--- Exercise input ---
- Opening Delimiter -

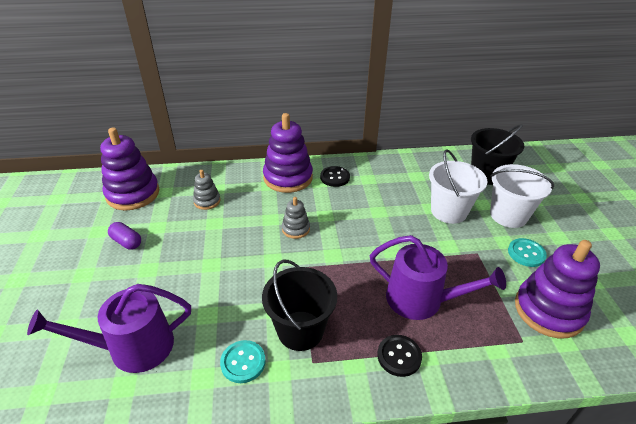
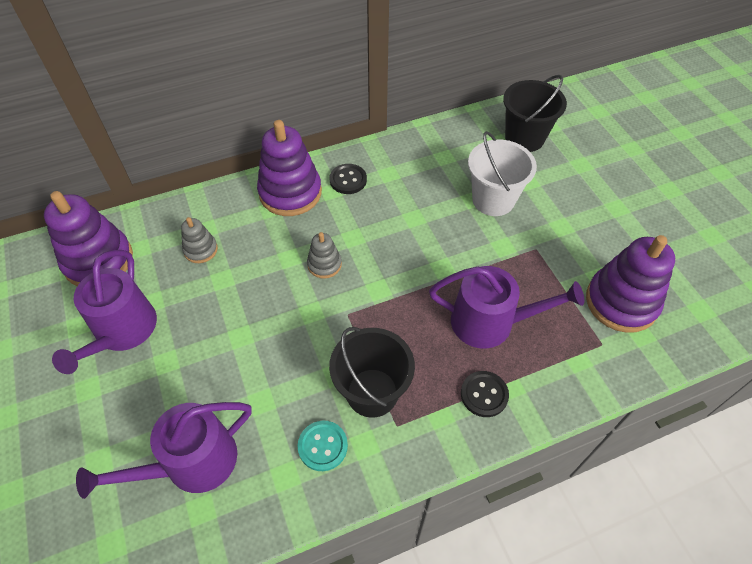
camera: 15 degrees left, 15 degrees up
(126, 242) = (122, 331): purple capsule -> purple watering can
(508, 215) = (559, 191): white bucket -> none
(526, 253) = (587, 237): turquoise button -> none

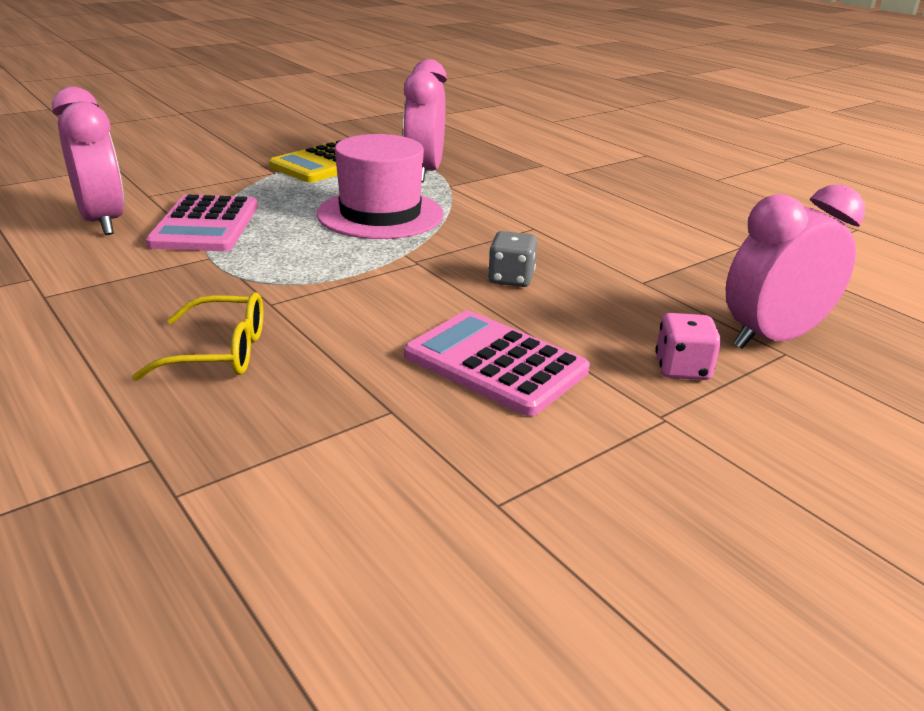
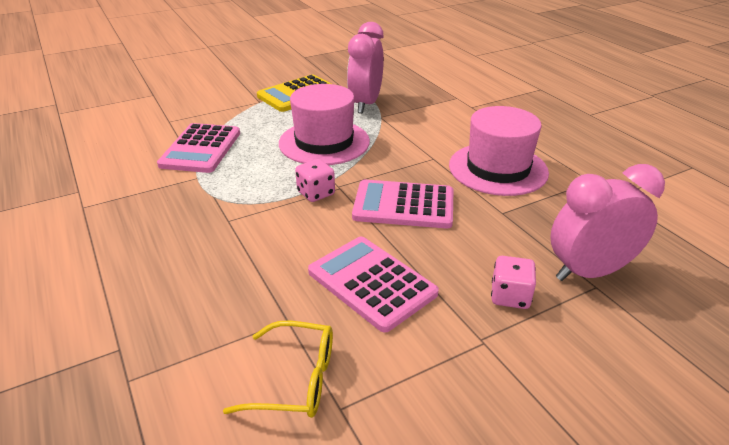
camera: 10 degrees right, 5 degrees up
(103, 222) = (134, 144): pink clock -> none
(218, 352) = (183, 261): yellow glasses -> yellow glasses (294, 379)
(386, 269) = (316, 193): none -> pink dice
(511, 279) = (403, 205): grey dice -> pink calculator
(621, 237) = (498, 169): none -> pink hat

- Closing Delimiter -

--- Prompt ---
Return the line that contains "(218, 352) = (183, 261): yellow", along with every line after it in the data above, exactly and with nothing else.

--- Task result ---
(218, 352) = (183, 261): yellow glasses -> yellow glasses (294, 379)
(386, 269) = (316, 193): none -> pink dice
(511, 279) = (403, 205): grey dice -> pink calculator
(621, 237) = (498, 169): none -> pink hat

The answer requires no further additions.